***** Data for review

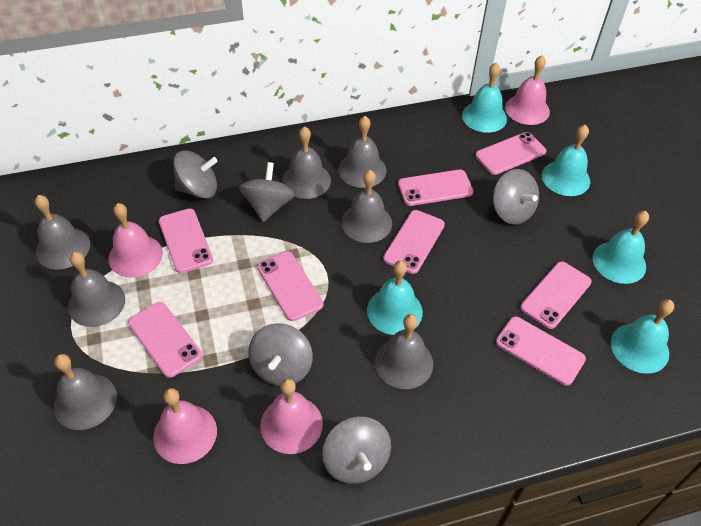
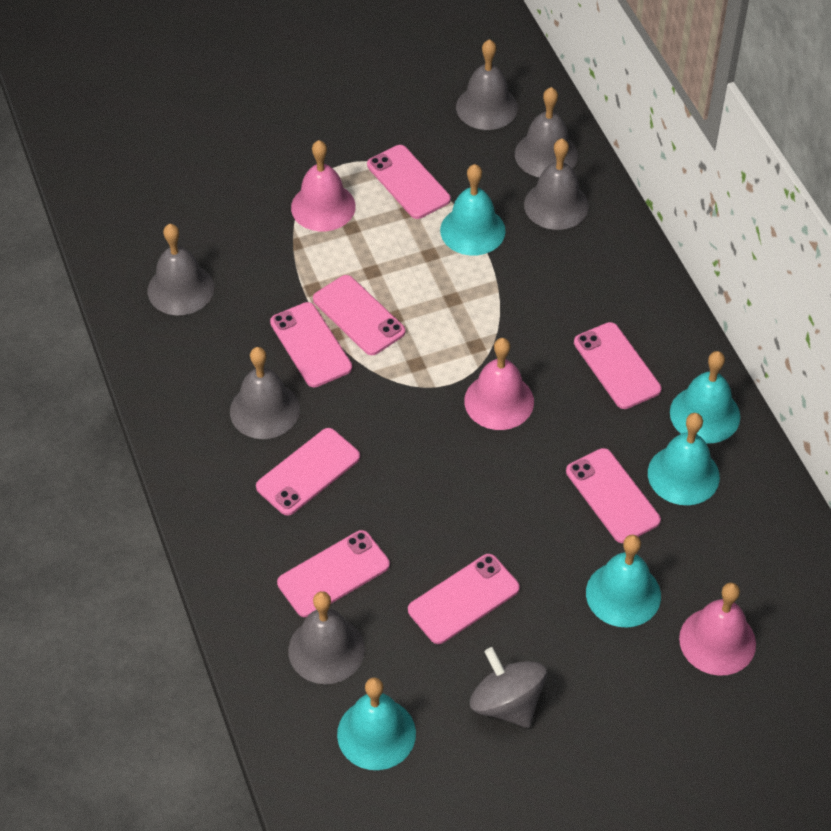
grey bell: 7 -> 6
grey spinning top: 5 -> 1
pink bell: 4 -> 3

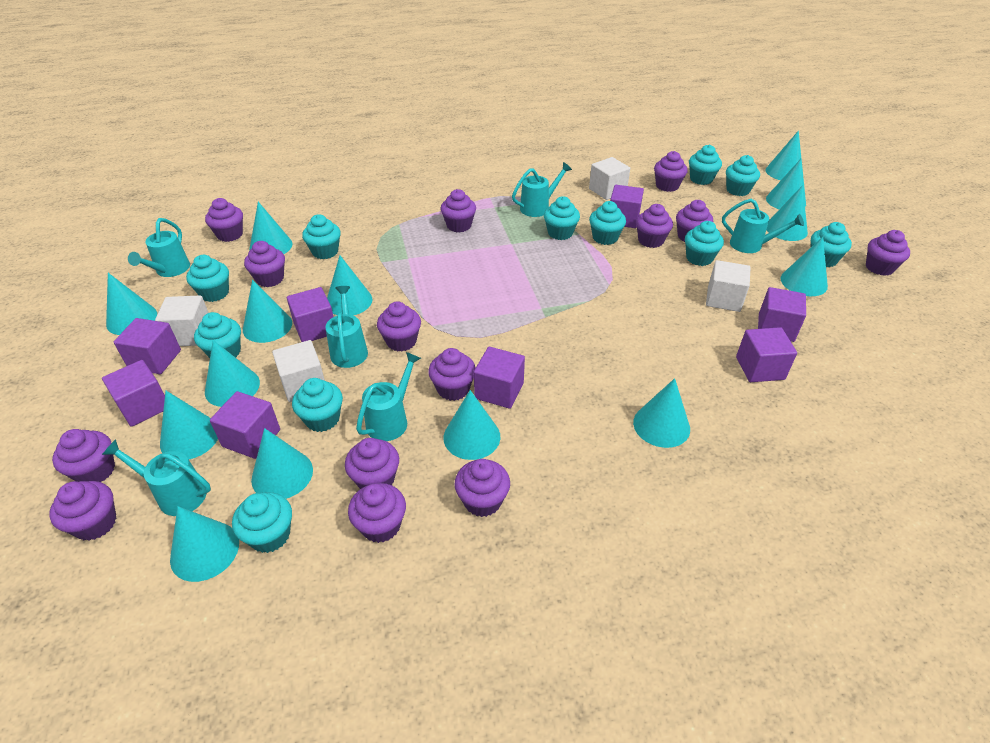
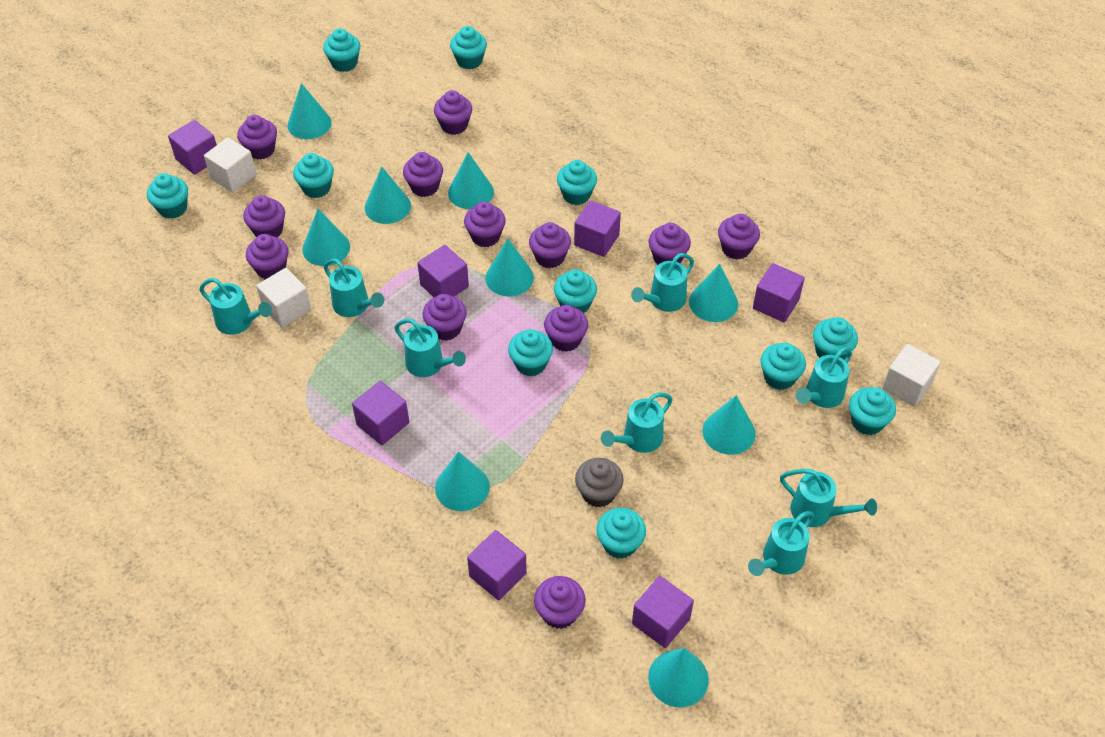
grey cupcake: 0 -> 1
purple cube: 8 -> 7
purple cupcake: 14 -> 12
turquoise cone: 14 -> 9
turquoise watering can: 6 -> 8
white cube: 4 -> 3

**********

■ **Exercise directions**:
At the line containing "turquoise cone: 14 -> 9", start copying. Continue exactly through the final line of the entries above and stop there.

■ **Written reply**:
turquoise cone: 14 -> 9
turquoise watering can: 6 -> 8
white cube: 4 -> 3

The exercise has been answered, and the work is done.